● Problem
Where "camera" appears in a line of the entries below, that line should be copied.

(Beginning of Input data)

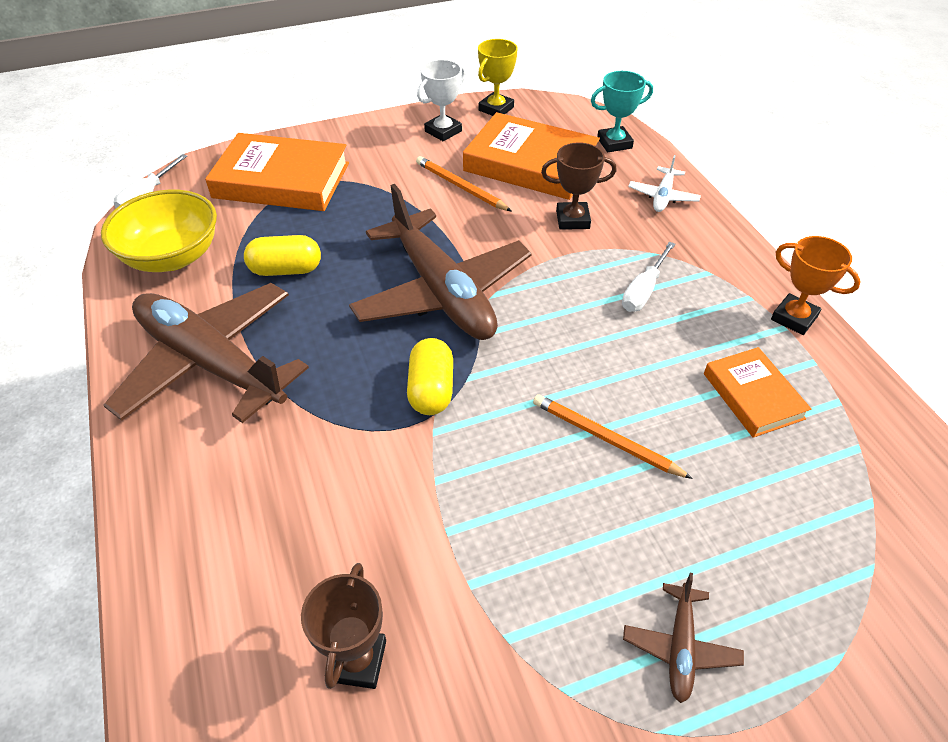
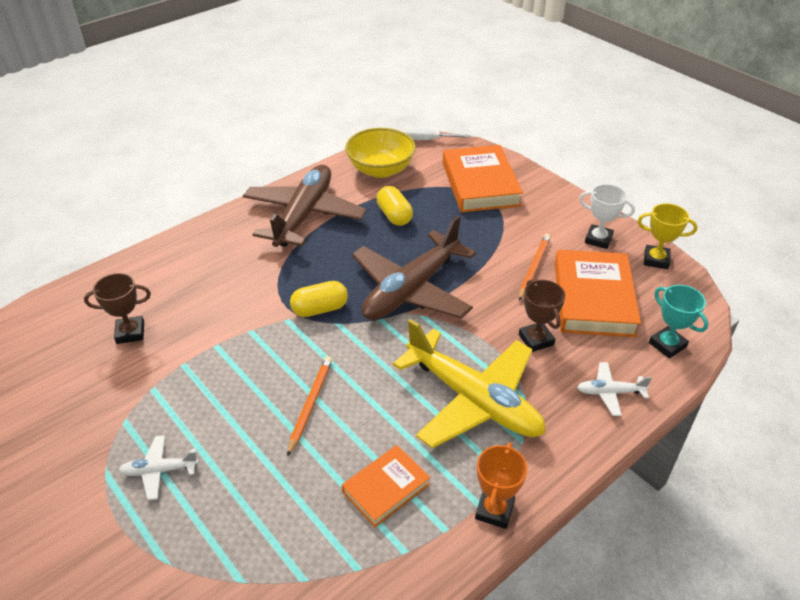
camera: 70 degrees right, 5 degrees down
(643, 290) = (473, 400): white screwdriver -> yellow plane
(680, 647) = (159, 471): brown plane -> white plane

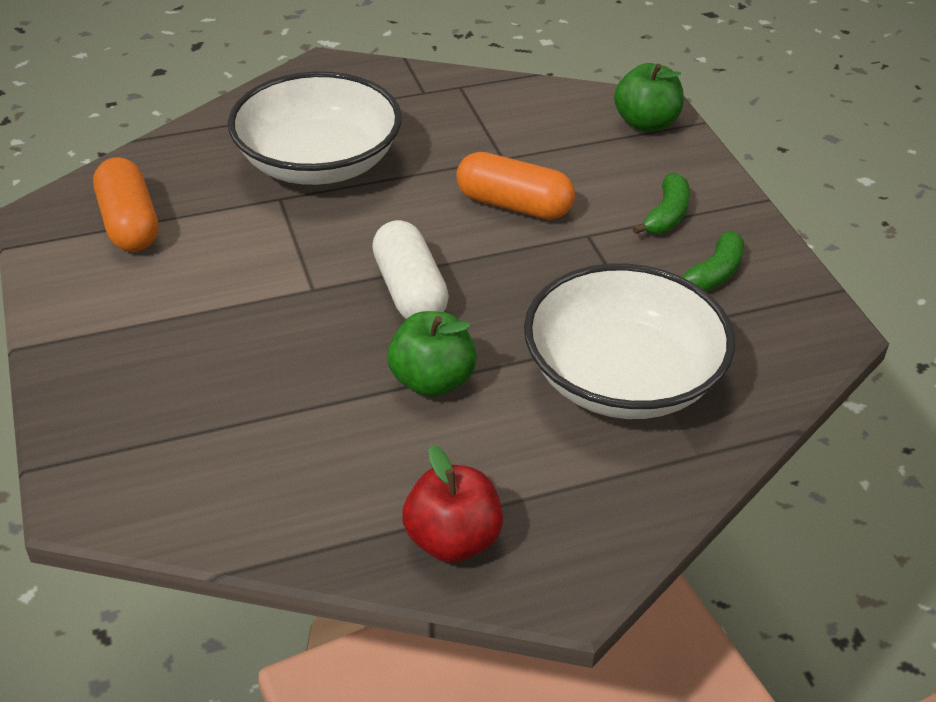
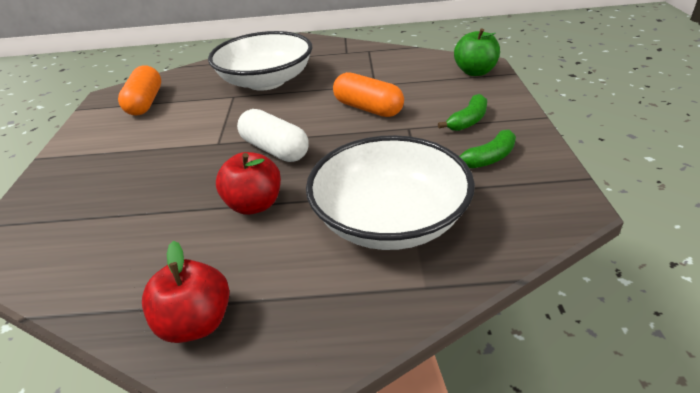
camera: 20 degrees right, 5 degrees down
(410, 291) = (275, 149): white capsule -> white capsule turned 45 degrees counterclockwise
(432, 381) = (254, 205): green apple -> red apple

(End of Input data)

● Result for this task
camera: 70 degrees right, 5 degrees down
camera: 20 degrees right, 5 degrees down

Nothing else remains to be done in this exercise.